● **Problem details**: Extract the text of each entry below exactly, leaving every image behind.

Collection entries:

******

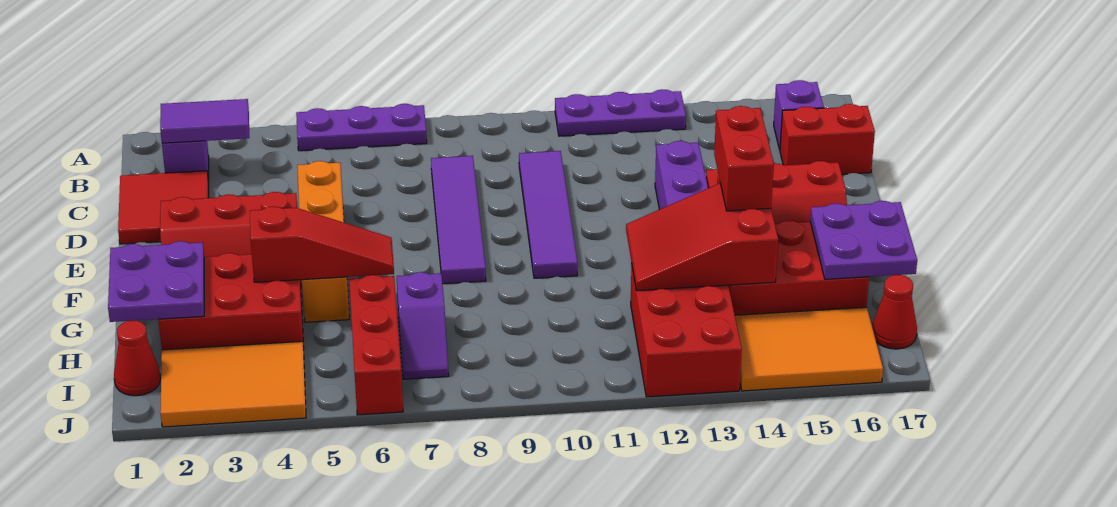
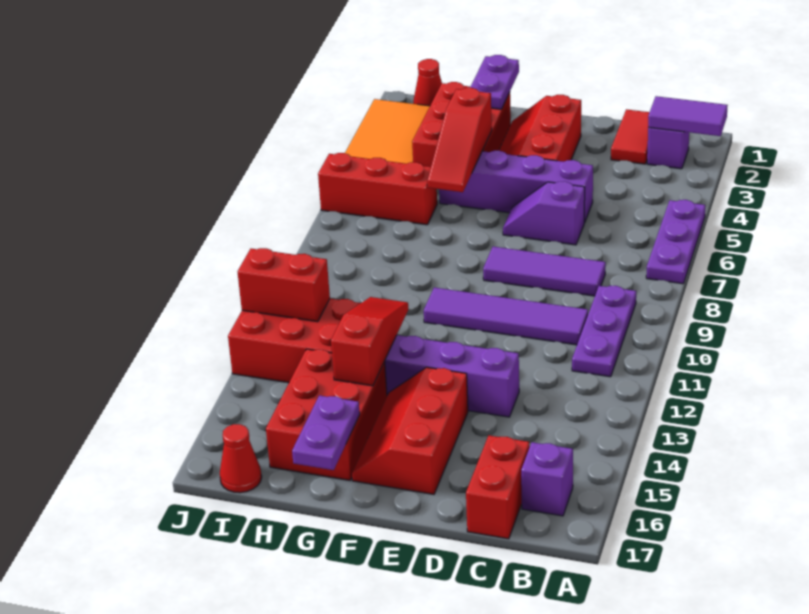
purple plate A11:A13 level 1 -> purple plate B9:B11 level 1
purple tile B2:B3 level 2 -> purple tile A2:B2 level 2
red tile C1:D2 level 1 -> red tile C1:C2 level 1
purple tile C8:F8 level 1 -> purple tile C8:E8 level 1
orange brick D5:G5 level 1 -> purple brick D5:G5 level 1
red brick F14:G14 level 3 -> red brick I12:J12 level 2
purple plate G1:H2 level 2 -> purple plate G1:G2 level 2
red slope G12:H14 level 2 top 14 -> red slope G12:G14 level 2 top 14
purple plate G16:H17 level 2 -> purple plate G16:G17 level 2
purple slope H7:I7 level 1 top H -> purple slope D6:E6 level 1 top D
orange tile I14:J16 level 1 -> none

******

● **Answer box**:
purple plate A11:A13 level 1 -> purple plate B9:B11 level 1
purple tile B2:B3 level 2 -> purple tile A2:B2 level 2
red tile C1:D2 level 1 -> red tile C1:C2 level 1
purple tile C8:F8 level 1 -> purple tile C8:E8 level 1
orange brick D5:G5 level 1 -> purple brick D5:G5 level 1
red brick F14:G14 level 3 -> red brick I12:J12 level 2
purple plate G1:H2 level 2 -> purple plate G1:G2 level 2
red slope G12:H14 level 2 top 14 -> red slope G12:G14 level 2 top 14
purple plate G16:H17 level 2 -> purple plate G16:G17 level 2
purple slope H7:I7 level 1 top H -> purple slope D6:E6 level 1 top D
orange tile I14:J16 level 1 -> none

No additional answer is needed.